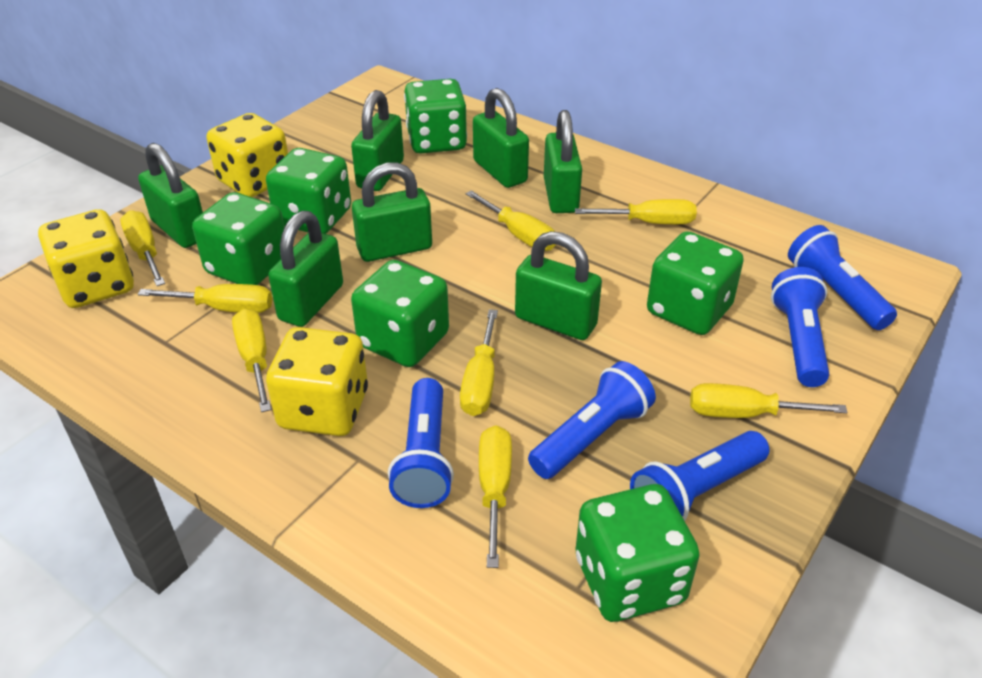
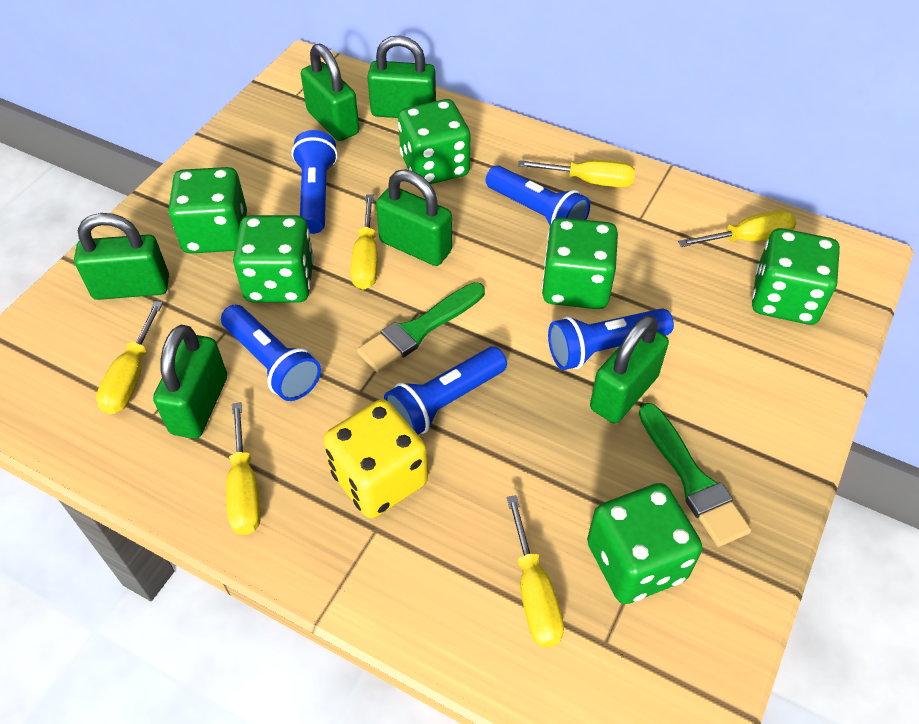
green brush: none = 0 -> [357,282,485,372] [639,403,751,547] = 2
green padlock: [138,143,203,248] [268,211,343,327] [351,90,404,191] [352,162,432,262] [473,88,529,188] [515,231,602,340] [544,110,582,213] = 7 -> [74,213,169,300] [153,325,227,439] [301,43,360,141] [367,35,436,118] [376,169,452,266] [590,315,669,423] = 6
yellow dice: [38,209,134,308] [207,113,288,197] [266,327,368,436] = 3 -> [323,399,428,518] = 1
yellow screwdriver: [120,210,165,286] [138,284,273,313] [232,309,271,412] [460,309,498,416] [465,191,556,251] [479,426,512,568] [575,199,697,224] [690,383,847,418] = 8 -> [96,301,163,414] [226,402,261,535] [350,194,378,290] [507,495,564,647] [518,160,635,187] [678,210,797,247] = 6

---

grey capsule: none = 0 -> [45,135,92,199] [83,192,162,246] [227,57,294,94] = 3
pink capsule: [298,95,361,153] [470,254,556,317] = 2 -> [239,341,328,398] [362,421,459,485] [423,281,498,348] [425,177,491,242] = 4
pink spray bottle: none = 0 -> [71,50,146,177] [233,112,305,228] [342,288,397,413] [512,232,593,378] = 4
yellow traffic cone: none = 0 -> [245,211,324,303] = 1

* * *

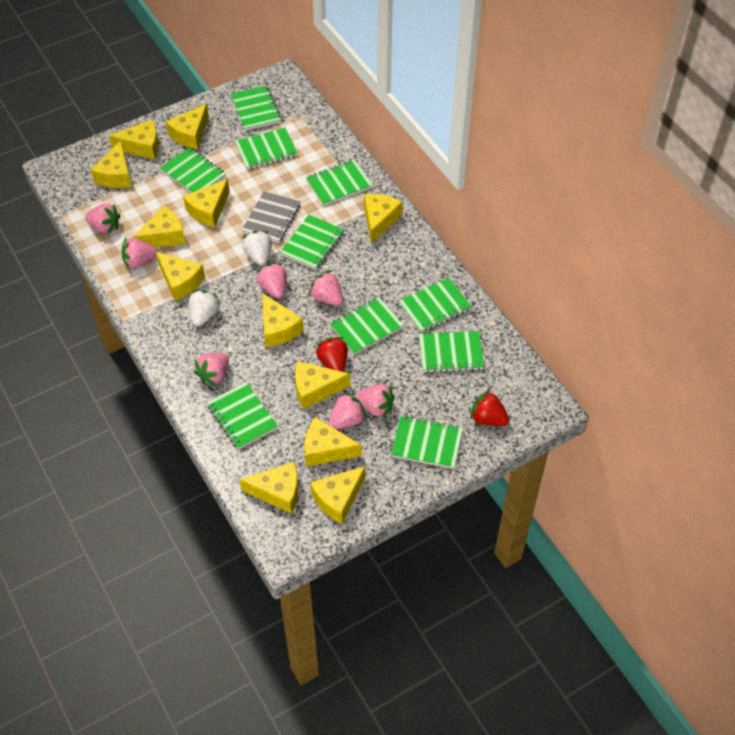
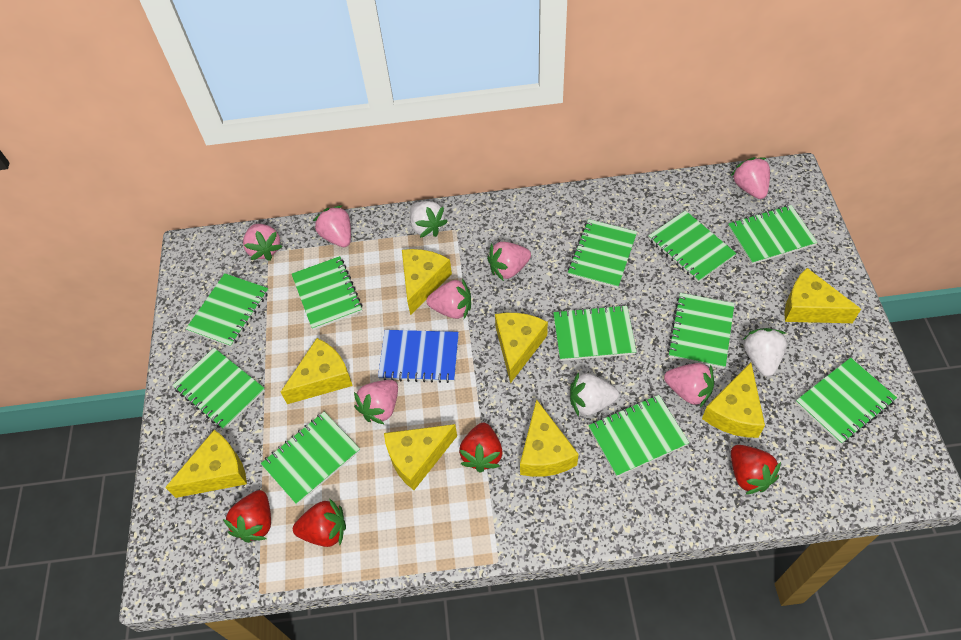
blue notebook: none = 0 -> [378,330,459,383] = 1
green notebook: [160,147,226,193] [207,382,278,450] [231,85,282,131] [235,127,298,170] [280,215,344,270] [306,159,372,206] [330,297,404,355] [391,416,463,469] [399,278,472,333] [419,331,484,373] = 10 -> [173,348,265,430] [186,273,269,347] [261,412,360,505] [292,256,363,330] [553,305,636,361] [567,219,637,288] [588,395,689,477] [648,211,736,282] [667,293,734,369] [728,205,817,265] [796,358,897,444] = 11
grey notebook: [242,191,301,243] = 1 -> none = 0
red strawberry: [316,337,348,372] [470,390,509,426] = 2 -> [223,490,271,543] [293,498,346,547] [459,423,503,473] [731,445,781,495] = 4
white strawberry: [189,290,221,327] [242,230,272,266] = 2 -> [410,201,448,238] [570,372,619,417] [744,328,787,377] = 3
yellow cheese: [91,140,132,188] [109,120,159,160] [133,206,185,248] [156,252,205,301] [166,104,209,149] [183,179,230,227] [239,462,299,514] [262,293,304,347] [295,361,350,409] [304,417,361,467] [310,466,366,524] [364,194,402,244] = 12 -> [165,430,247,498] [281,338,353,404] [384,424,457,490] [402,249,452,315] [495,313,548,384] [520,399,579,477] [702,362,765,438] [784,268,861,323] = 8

ACTION ITEM | Starting at the line above that holds "red strawberry: [316,337,348,372]" and ending at the line that holds "yellow cheese: [91,140,132,188]", transcribe each line exactly and include no other lines.

TASK OUTPUT |
red strawberry: [316,337,348,372] [470,390,509,426] = 2 -> [223,490,271,543] [293,498,346,547] [459,423,503,473] [731,445,781,495] = 4
white strawberry: [189,290,221,327] [242,230,272,266] = 2 -> [410,201,448,238] [570,372,619,417] [744,328,787,377] = 3
yellow cheese: [91,140,132,188] [109,120,159,160] [133,206,185,248] [156,252,205,301] [166,104,209,149] [183,179,230,227] [239,462,299,514] [262,293,304,347] [295,361,350,409] [304,417,361,467] [310,466,366,524] [364,194,402,244] = 12 -> [165,430,247,498] [281,338,353,404] [384,424,457,490] [402,249,452,315] [495,313,548,384] [520,399,579,477] [702,362,765,438] [784,268,861,323] = 8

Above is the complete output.